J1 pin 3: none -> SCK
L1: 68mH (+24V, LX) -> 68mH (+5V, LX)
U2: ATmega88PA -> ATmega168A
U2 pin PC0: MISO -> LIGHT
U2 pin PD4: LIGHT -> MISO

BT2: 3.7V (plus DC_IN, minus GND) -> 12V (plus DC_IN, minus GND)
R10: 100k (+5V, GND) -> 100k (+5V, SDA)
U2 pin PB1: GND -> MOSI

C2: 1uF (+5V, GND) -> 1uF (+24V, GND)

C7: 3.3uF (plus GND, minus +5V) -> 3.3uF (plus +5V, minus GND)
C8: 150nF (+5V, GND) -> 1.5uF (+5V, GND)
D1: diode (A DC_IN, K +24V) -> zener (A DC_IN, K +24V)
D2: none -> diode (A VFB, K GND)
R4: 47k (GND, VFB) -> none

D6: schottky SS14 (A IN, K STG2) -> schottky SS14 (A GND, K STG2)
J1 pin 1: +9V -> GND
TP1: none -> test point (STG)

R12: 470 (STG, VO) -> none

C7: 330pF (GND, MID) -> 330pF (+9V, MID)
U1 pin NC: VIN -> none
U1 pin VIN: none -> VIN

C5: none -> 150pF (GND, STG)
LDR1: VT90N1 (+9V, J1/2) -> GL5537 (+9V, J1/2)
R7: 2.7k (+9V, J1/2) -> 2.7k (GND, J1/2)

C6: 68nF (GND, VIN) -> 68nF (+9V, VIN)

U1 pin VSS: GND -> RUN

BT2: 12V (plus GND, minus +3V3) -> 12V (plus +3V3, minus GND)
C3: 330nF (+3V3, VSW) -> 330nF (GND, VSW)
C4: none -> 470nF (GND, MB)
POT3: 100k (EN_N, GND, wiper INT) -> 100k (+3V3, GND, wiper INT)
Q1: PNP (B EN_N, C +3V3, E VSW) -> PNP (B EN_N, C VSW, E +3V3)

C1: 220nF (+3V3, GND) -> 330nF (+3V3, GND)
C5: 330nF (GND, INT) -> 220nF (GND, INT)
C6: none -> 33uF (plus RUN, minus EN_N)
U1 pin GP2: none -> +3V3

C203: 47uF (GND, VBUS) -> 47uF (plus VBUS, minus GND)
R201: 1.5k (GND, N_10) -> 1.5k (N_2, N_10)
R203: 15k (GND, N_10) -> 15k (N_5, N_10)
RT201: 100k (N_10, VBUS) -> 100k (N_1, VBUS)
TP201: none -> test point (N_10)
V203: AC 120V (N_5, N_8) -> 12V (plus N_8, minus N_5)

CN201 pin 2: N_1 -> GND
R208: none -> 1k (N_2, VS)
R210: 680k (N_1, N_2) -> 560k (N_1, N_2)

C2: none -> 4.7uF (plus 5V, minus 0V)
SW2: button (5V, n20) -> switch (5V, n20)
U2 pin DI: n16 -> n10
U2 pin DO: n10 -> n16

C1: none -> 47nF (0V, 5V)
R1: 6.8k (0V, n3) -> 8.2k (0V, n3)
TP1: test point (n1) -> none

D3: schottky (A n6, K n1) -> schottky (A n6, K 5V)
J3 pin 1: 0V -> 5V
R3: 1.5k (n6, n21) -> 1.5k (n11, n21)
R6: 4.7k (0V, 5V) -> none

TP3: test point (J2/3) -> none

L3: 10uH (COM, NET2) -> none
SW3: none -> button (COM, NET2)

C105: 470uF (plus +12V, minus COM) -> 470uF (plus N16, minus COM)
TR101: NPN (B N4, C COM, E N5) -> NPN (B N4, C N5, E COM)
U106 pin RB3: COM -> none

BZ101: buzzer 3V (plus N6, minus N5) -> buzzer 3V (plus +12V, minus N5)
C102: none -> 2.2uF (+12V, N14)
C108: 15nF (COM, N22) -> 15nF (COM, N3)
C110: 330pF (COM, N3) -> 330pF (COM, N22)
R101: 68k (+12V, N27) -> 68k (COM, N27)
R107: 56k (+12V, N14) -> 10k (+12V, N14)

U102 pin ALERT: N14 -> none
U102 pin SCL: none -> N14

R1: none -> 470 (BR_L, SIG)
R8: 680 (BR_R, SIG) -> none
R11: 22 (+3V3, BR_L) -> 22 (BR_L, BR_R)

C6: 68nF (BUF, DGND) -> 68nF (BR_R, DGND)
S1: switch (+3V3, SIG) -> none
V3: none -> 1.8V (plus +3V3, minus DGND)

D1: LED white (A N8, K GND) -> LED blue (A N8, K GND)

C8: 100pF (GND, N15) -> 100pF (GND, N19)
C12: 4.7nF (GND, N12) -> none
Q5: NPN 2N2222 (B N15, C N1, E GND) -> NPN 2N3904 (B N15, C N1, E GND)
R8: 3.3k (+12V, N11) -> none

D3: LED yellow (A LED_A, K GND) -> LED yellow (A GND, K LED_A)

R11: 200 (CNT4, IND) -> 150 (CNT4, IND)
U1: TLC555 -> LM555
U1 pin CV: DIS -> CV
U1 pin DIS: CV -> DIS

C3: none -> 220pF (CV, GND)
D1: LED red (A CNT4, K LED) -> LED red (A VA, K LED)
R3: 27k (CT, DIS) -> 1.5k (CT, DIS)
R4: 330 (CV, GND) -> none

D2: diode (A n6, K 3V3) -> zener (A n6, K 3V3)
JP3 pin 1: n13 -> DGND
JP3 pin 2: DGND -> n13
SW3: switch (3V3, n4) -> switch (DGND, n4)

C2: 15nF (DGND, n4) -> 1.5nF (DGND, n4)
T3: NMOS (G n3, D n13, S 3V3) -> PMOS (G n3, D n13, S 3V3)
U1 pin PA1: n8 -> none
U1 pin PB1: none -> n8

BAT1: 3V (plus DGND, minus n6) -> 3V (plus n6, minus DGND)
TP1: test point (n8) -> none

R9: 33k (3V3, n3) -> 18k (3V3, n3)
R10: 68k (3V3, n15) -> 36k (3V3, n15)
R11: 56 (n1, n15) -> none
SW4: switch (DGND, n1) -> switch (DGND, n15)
───
The expected output is each line of the records above that includes the word "test".

TP1: none -> test point (STG)
TP201: none -> test point (N_10)
TP1: test point (n1) -> none
TP3: test point (J2/3) -> none
TP1: test point (n8) -> none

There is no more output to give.